WORK ORDER – Look through the data below for the string "Karotte", and copy every line where it turns up.
___ ENTRIES SUPPLIED
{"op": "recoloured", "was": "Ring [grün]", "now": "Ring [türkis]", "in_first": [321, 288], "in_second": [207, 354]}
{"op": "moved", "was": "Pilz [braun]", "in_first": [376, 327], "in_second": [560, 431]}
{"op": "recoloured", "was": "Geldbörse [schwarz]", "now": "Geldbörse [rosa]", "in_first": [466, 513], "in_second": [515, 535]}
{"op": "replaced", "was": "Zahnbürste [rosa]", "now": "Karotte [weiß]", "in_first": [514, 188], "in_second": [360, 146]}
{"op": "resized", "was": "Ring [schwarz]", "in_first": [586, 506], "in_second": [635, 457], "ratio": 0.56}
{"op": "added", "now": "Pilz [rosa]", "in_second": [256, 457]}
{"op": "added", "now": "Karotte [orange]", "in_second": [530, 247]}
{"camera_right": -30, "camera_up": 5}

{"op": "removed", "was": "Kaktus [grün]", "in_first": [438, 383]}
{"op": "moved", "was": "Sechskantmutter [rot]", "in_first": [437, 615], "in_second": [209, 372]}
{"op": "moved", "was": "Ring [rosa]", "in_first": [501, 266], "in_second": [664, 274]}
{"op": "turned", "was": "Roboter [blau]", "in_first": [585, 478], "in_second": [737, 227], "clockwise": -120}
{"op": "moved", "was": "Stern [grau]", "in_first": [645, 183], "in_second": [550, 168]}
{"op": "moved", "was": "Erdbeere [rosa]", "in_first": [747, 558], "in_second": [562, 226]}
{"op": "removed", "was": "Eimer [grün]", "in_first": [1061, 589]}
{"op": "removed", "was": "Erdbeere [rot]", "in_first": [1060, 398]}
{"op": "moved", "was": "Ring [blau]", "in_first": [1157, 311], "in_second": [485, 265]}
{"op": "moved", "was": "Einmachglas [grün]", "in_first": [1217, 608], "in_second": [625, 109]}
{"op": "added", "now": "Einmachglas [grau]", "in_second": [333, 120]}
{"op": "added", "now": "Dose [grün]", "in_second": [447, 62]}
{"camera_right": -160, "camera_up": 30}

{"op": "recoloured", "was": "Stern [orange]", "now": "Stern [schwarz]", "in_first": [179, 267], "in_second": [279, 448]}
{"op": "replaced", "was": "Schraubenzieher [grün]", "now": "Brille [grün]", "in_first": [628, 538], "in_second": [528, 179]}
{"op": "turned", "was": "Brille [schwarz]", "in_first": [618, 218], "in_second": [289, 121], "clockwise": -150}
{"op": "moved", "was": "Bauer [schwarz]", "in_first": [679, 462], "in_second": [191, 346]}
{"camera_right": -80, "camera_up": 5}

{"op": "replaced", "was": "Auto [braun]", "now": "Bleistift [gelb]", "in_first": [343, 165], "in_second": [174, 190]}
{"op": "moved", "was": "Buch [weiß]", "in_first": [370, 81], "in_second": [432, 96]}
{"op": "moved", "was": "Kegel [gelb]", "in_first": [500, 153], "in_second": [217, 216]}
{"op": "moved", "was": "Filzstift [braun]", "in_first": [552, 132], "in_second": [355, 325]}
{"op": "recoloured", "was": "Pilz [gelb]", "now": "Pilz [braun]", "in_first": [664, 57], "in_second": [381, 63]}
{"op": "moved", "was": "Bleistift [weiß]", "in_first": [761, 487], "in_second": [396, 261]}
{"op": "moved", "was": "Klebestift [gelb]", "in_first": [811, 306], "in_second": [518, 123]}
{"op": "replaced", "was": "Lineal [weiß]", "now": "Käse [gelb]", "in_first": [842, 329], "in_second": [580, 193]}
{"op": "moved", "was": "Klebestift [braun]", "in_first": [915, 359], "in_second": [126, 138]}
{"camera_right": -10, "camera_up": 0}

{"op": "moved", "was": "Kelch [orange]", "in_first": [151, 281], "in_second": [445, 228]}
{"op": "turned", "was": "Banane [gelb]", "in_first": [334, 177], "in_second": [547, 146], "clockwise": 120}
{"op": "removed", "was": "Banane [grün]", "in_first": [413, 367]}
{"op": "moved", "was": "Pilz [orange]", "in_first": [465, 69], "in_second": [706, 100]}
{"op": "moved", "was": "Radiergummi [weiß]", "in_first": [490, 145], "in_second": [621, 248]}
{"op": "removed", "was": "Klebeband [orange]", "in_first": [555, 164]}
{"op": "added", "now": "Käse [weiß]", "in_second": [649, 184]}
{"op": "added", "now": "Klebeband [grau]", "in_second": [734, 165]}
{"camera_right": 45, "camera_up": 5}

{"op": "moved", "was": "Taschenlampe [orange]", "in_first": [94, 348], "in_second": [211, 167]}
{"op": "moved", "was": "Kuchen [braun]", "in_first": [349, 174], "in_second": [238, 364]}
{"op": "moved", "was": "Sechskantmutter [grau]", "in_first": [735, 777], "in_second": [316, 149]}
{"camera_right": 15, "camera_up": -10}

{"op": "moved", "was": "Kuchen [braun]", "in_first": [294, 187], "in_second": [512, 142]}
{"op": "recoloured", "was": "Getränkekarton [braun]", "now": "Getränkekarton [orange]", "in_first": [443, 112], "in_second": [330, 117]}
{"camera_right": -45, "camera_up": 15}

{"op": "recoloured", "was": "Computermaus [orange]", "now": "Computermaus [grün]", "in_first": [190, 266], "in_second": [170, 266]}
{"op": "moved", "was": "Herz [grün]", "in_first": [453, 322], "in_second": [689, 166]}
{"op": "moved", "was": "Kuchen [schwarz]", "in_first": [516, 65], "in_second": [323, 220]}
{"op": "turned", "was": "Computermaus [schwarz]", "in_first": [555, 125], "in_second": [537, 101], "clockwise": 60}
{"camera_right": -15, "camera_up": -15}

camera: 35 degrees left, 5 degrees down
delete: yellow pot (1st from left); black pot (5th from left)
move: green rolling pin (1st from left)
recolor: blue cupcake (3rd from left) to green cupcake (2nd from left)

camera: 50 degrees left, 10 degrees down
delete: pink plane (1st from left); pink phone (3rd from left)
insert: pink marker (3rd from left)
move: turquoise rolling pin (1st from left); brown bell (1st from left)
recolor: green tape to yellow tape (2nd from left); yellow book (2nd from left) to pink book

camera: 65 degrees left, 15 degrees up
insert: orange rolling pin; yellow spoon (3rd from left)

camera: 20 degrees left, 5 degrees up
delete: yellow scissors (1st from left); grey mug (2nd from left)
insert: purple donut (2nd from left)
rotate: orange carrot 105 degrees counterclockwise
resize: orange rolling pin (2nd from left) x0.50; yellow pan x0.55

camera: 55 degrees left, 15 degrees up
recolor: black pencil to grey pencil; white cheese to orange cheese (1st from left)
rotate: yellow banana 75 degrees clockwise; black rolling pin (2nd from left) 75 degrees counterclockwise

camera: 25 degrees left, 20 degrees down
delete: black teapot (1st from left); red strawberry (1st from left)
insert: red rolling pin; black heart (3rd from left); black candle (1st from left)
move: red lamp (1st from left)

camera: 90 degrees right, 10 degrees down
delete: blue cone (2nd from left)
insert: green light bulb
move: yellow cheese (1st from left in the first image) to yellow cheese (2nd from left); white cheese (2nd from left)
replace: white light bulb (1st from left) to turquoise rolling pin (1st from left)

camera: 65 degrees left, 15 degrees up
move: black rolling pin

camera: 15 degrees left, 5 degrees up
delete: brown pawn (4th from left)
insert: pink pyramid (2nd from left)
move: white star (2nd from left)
______
RESULT FOR THIS TASK –
{"op": "replaced", "was": "Zahnbürste [rosa]", "now": "Karotte [weiß]", "in_first": [514, 188], "in_second": [360, 146]}
{"op": "added", "now": "Karotte [orange]", "in_second": [530, 247]}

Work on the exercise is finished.